Scene difference descriptions

----------

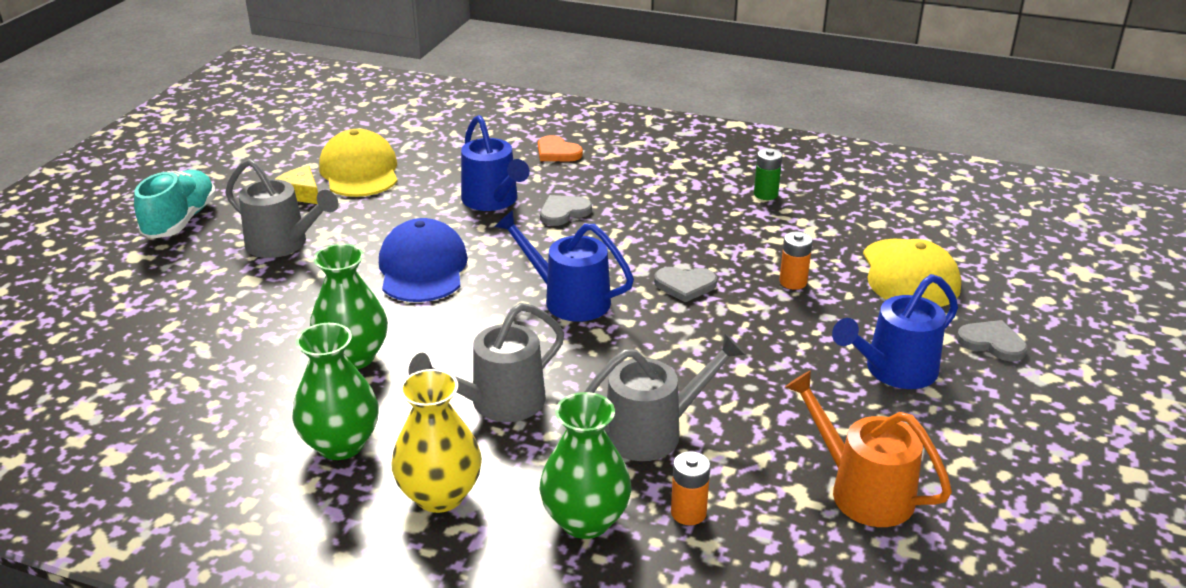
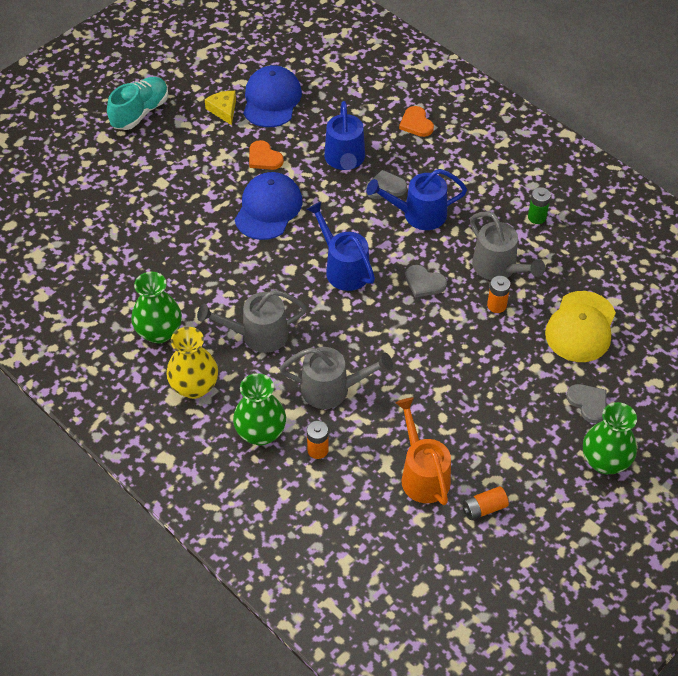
camera: 25 degrees right, 20 degrees up
grey watering can [225,159,339,258] -> grey watering can moved to [470,211,545,280]
green vase [310,244,388,370] -> green vase moved to [583,402,637,474]
yellow cap [319,129,398,197] -> blue cap [243,65,302,127]
blue watering can [832,274,958,389] -> blue watering can moved to [366,169,467,230]
none -> orange heart [249,140,284,170]
none -> orange battery [463,486,509,520]

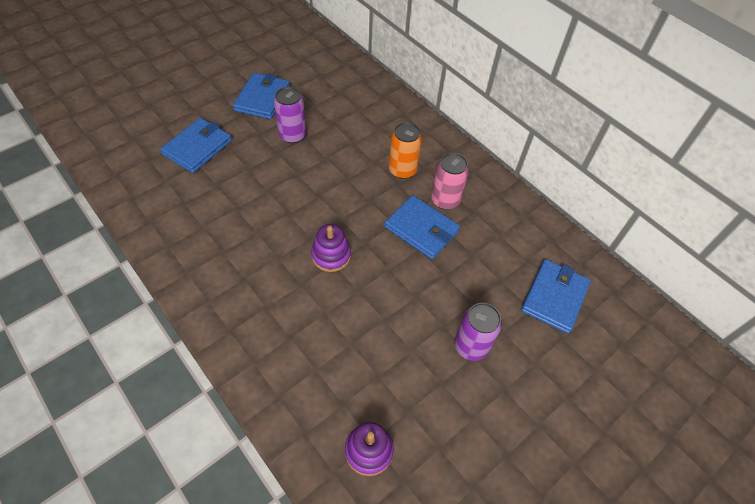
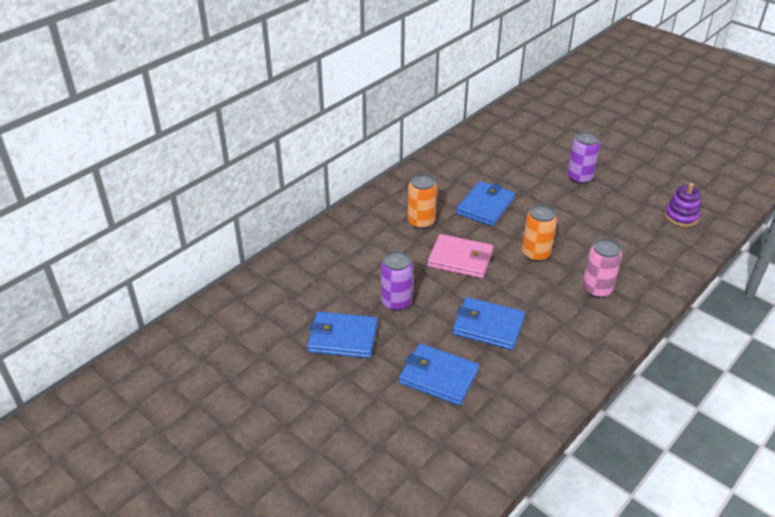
camera: 95 degrees left, 15 degrees down
purple stacking toy [311,224,351,272] -> orange can [522,204,557,262]
pink can [431,153,469,210] -> pink can moved to [583,238,622,298]
blue wallet [521,259,591,334] -> blue wallet moved to [452,297,525,350]
none -> pink wallet [428,234,493,278]

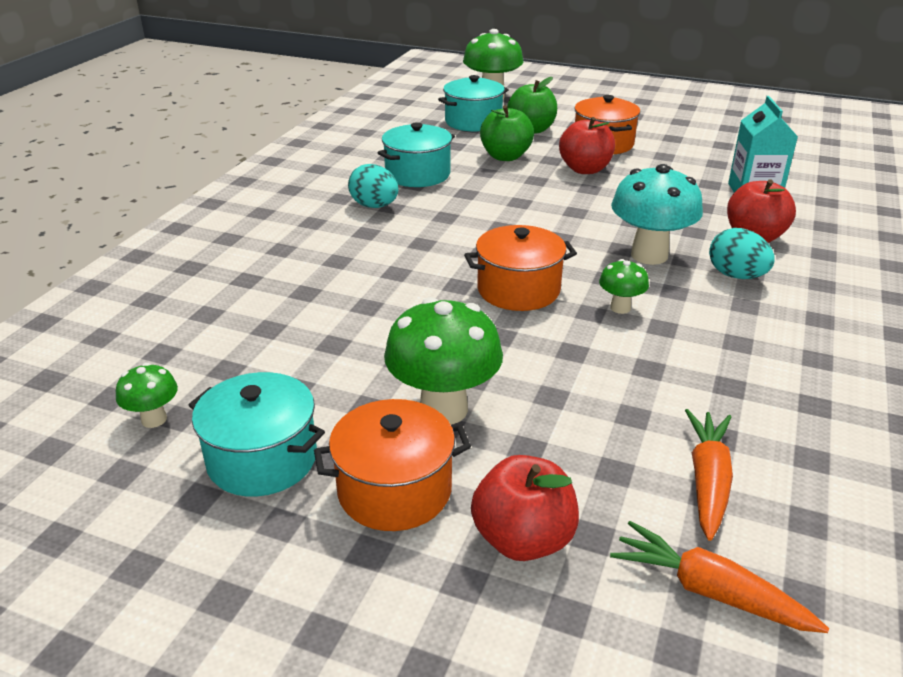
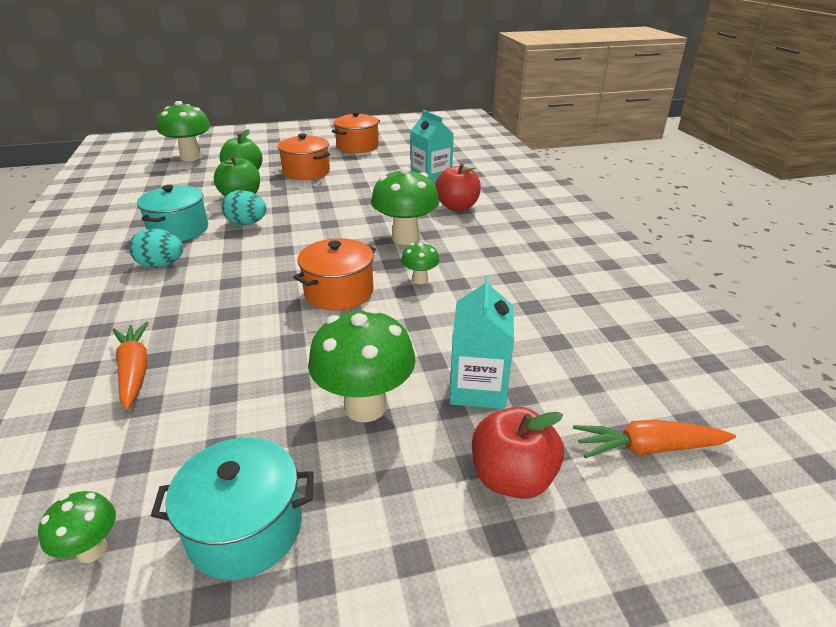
camera: 35 degrees left, 0 degrees up
orange pot [314,399,471,531] -> orange pot moved to [332,111,380,153]
turquoise pot [438,75,509,132] -> none
red apple [559,117,615,174] -> none
turquoise mushroom [611,164,703,265] -> green mushroom [371,167,440,245]
orange carrot [685,409,733,541] -> orange carrot moved to [113,322,149,410]
turquoise egg [709,228,775,279] -> turquoise egg moved to [221,190,267,225]
none -> turquoise carton [450,275,514,409]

----------

§ WHAT NEEDS TO BE DONE
Exact copy, no pictures: reproduce every record as it stands.

§ EXERCISE SOLUTION
camera: 25 degrees right, 20 degrees up
grey watering can [225,159,339,258] -> grey watering can moved to [470,211,545,280]
green vase [310,244,388,370] -> green vase moved to [583,402,637,474]
yellow cap [319,129,398,197] -> blue cap [243,65,302,127]
blue watering can [832,274,958,389] -> blue watering can moved to [366,169,467,230]
none -> orange heart [249,140,284,170]
none -> orange battery [463,486,509,520]

camera: 95 degrees left, 15 degrees down
purple stacking toy [311,224,351,272] -> orange can [522,204,557,262]
pink can [431,153,469,210] -> pink can moved to [583,238,622,298]
blue wallet [521,259,591,334] -> blue wallet moved to [452,297,525,350]
none -> pink wallet [428,234,493,278]

camera: 35 degrees left, 0 degrees up
orange pot [314,399,471,531] -> orange pot moved to [332,111,380,153]
turquoise pot [438,75,509,132] -> none
red apple [559,117,615,174] -> none
turquoise mushroom [611,164,703,265] -> green mushroom [371,167,440,245]
orange carrot [685,409,733,541] -> orange carrot moved to [113,322,149,410]
turquoise egg [709,228,775,279] -> turquoise egg moved to [221,190,267,225]
none -> turquoise carton [450,275,514,409]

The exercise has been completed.